Exercise details: Return a copy of every line in the data below that contains "turned".

Data excerpts:
★ ★ ★ ★

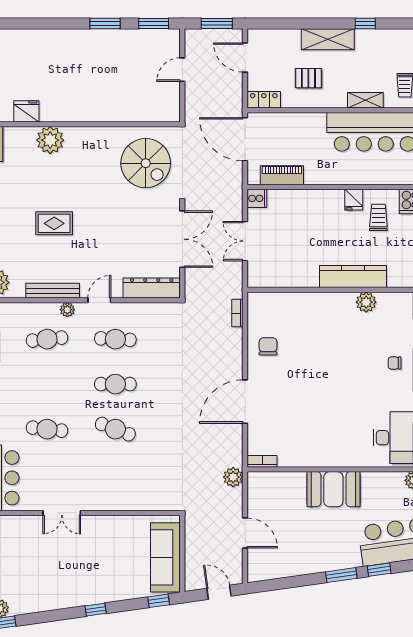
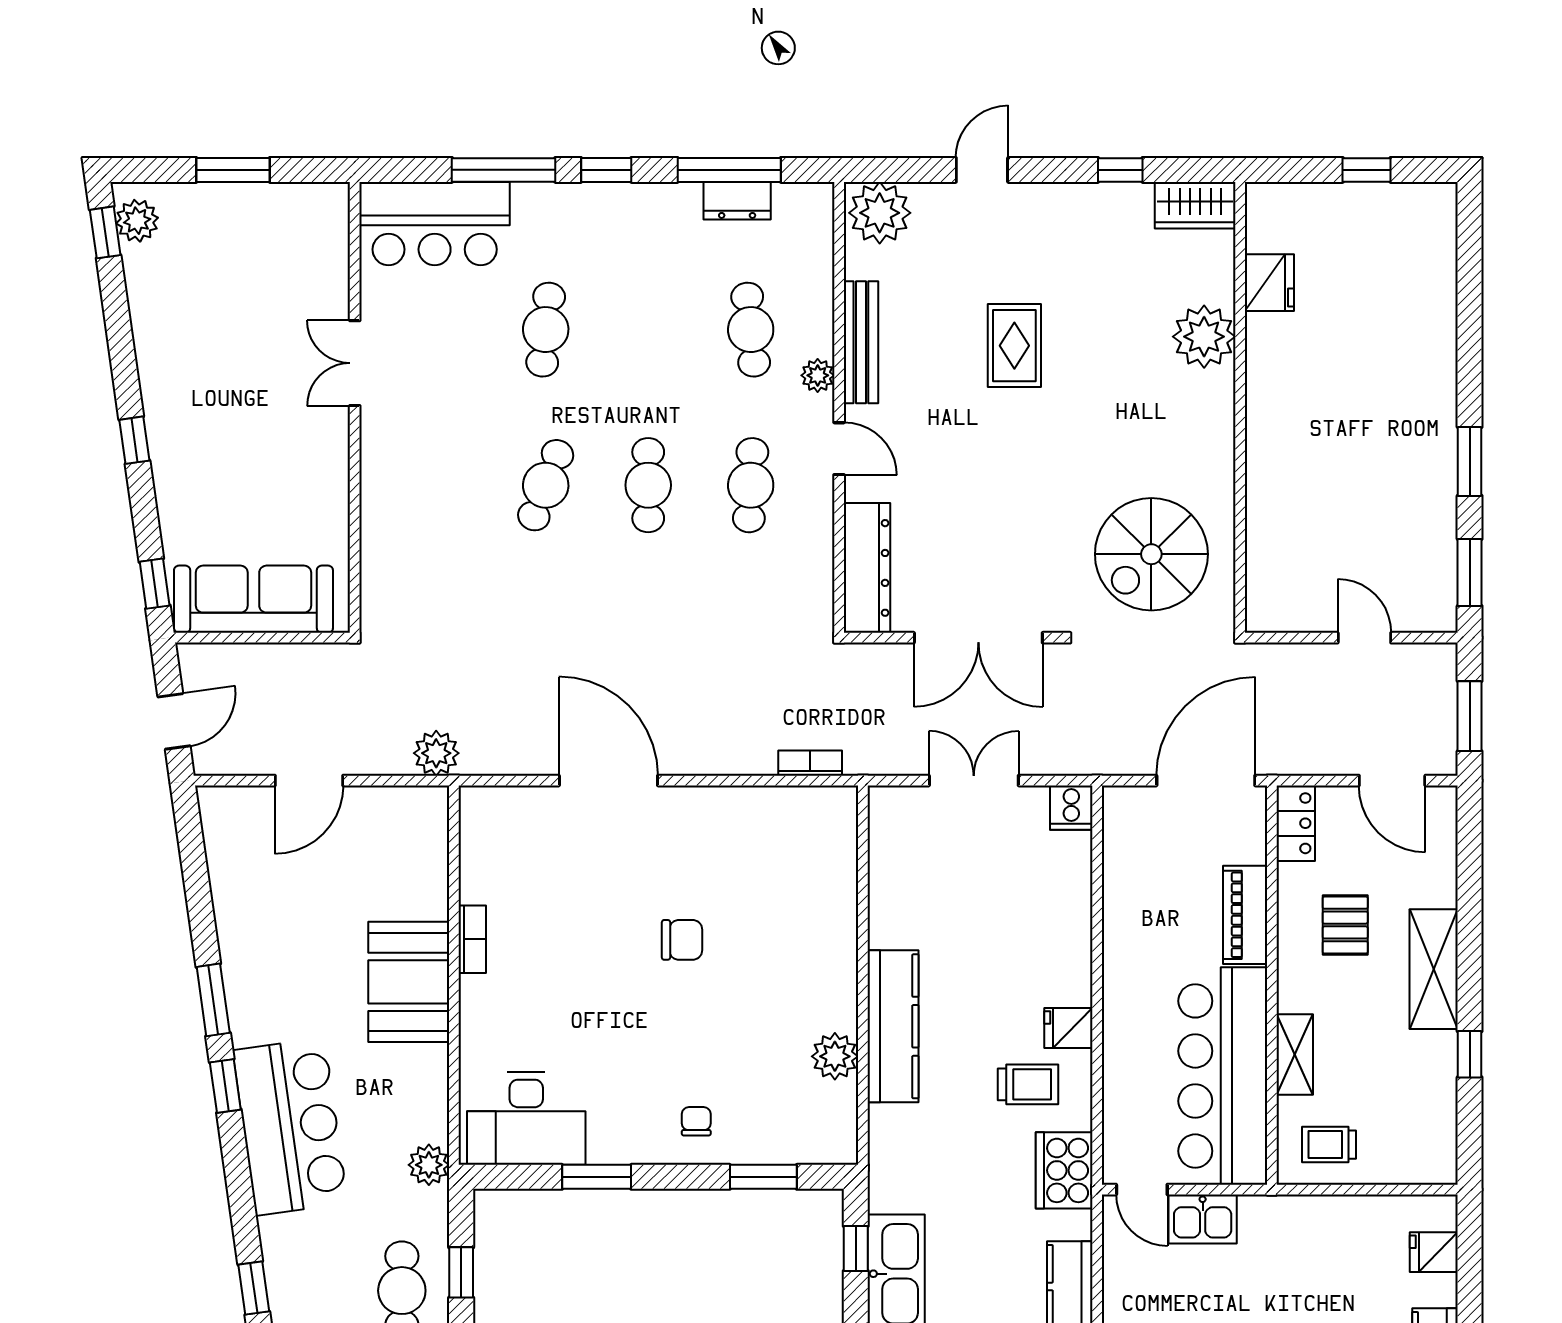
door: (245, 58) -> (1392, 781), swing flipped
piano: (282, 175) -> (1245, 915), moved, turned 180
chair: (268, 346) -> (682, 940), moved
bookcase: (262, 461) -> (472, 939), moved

★ ★ ★ ★

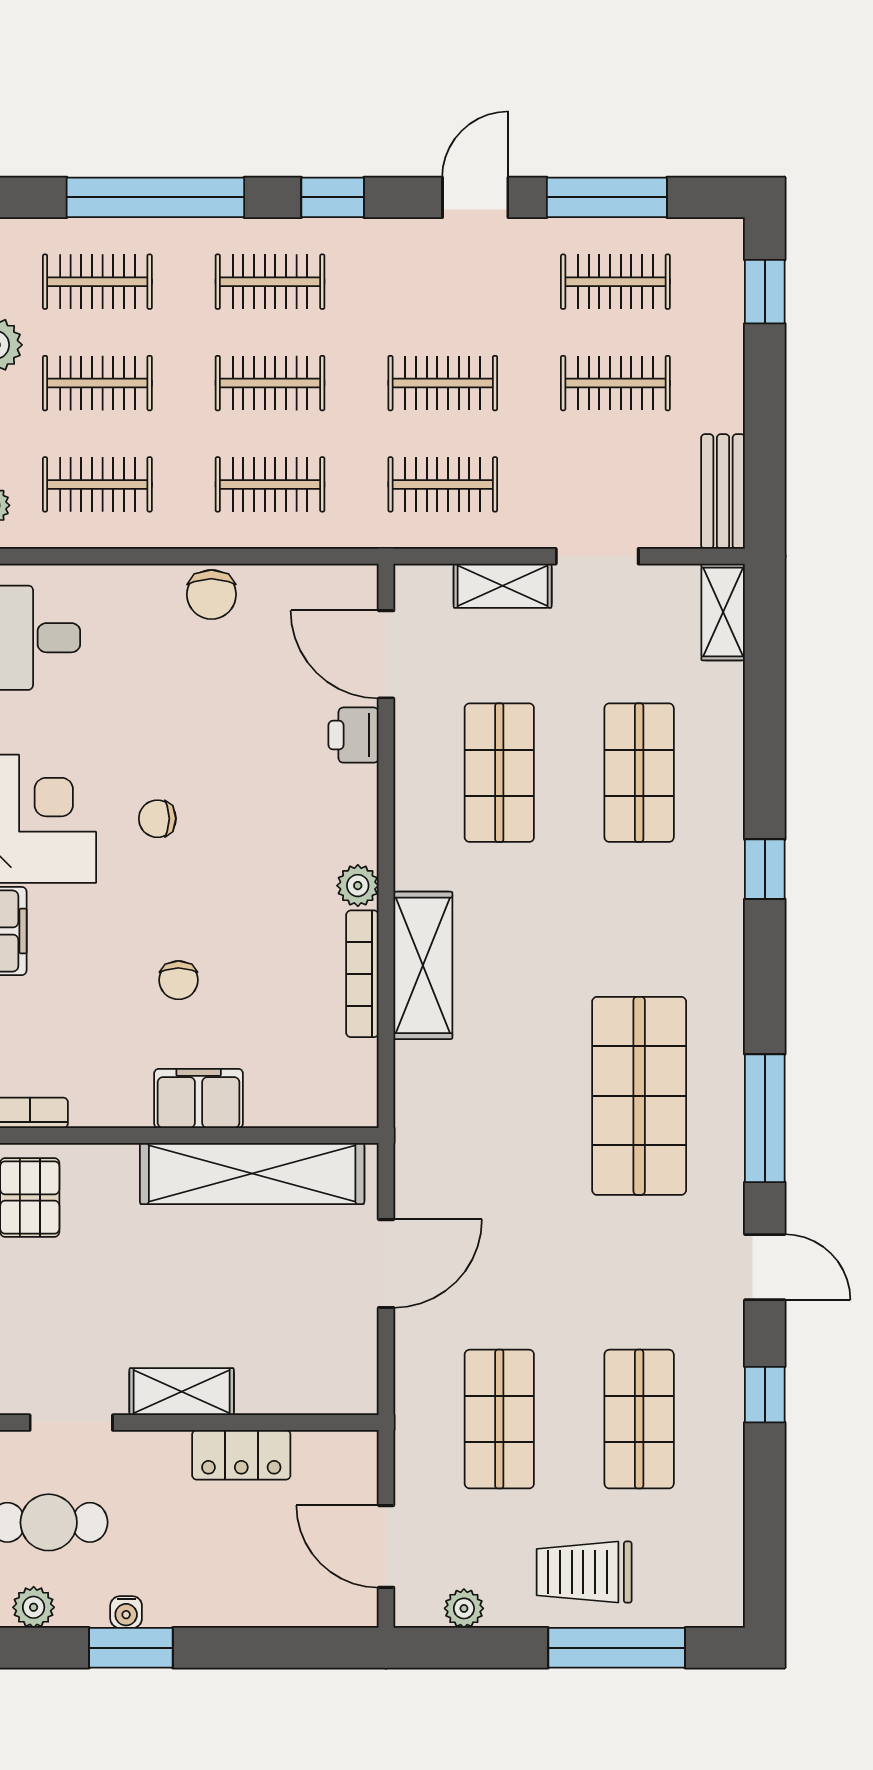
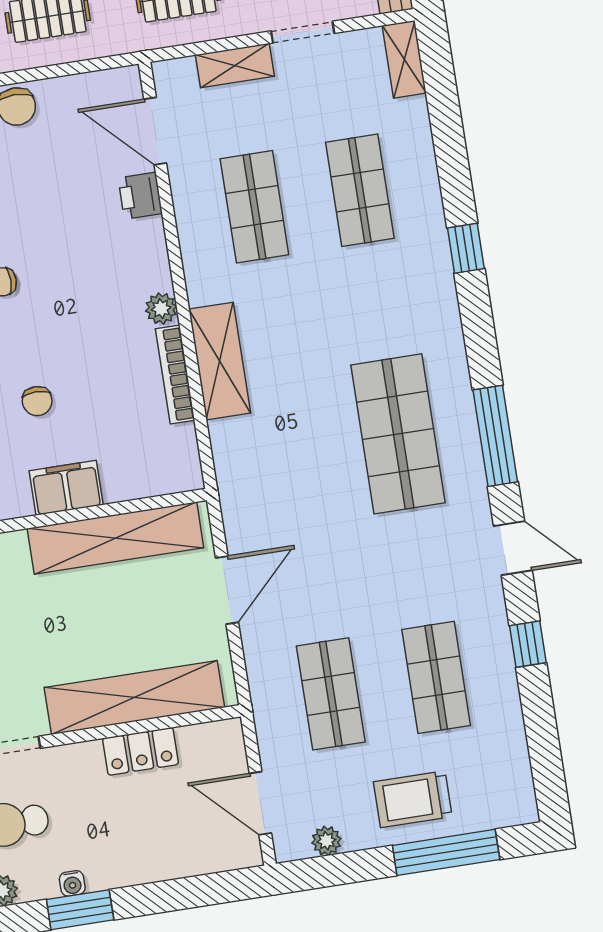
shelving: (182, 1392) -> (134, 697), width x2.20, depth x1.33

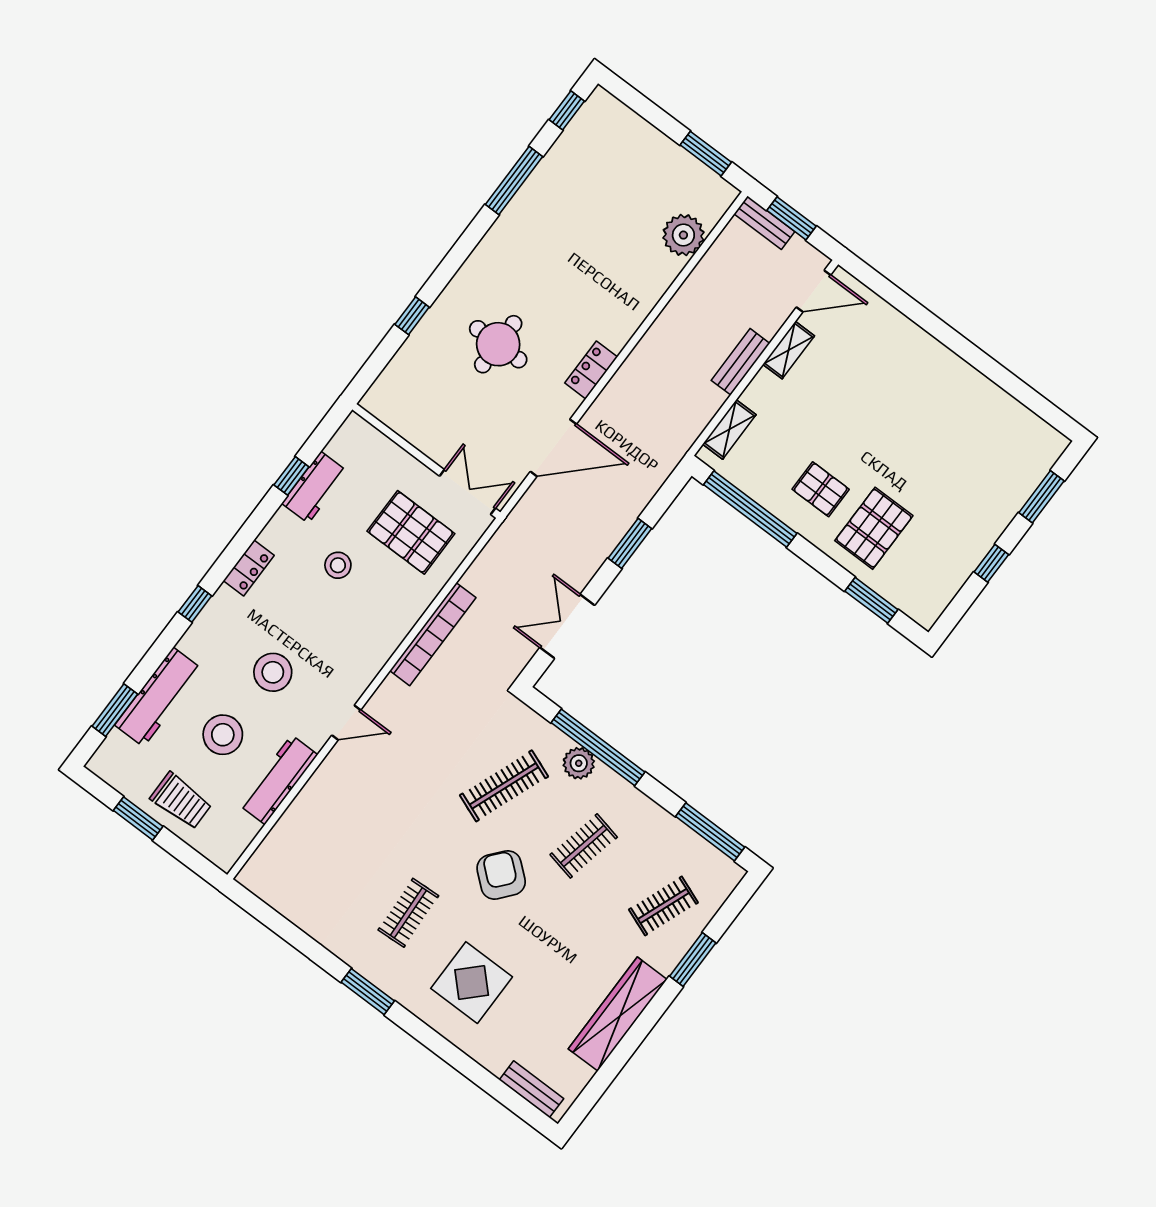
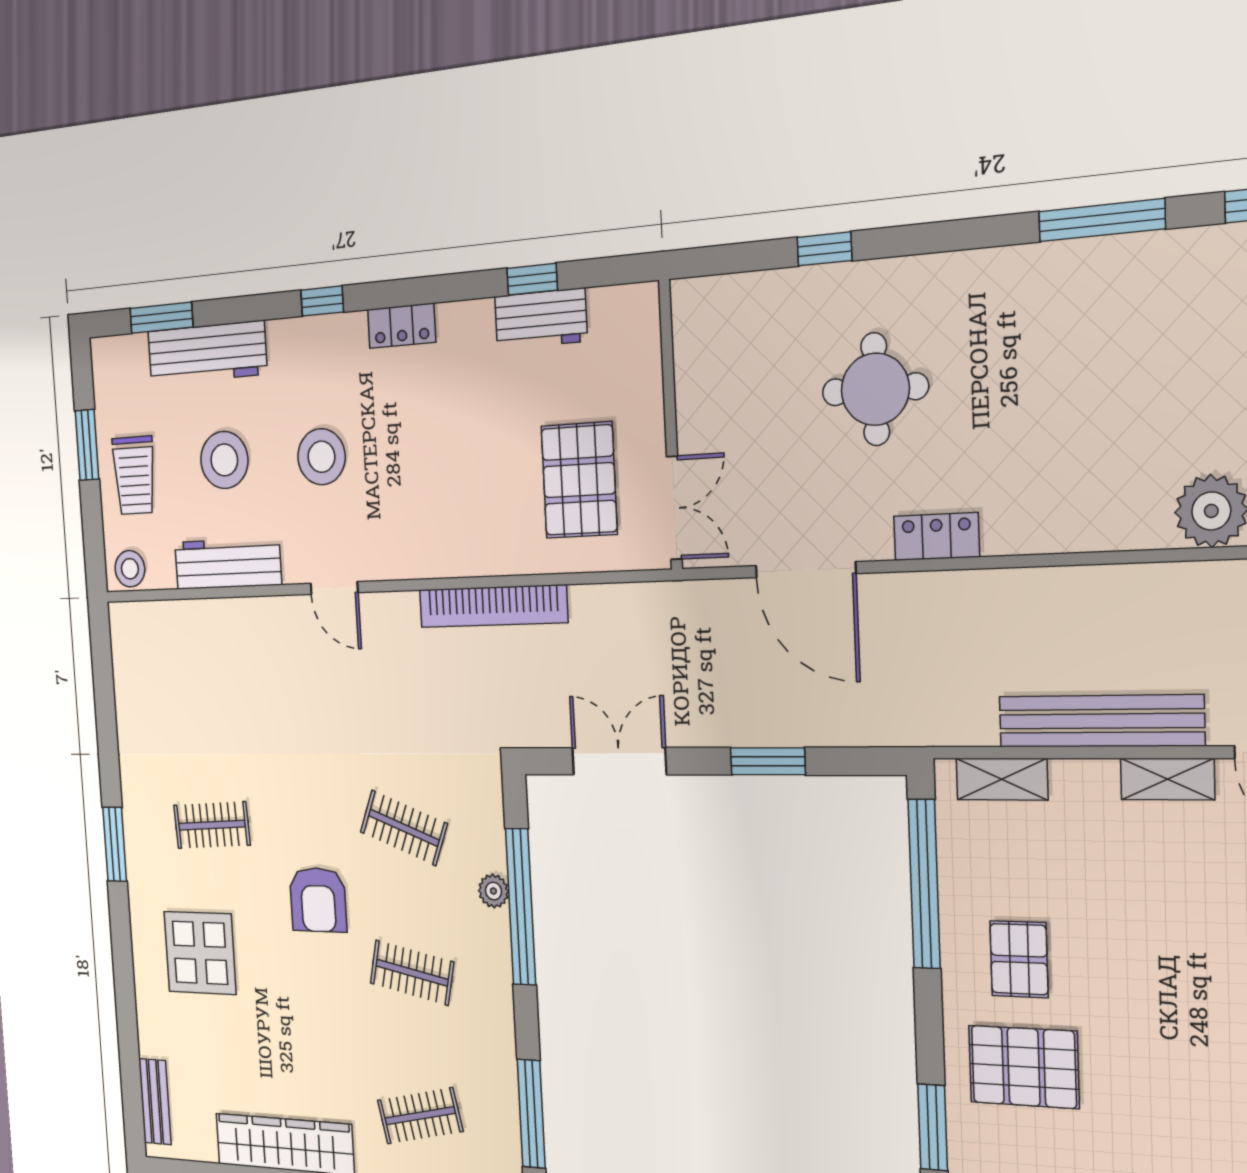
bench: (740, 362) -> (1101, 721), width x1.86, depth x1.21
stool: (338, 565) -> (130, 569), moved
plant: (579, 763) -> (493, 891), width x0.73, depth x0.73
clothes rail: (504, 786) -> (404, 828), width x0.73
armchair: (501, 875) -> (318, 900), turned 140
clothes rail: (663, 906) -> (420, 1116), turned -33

★ ★ ★ ★

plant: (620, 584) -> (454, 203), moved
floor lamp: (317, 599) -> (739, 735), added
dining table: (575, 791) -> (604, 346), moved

★ ★ ★ ★

Written response:
piano: (282, 175) -> (1245, 915), moved, turned 180
armchair: (501, 875) -> (318, 900), turned 140
clothes rail: (663, 906) -> (420, 1116), turned -33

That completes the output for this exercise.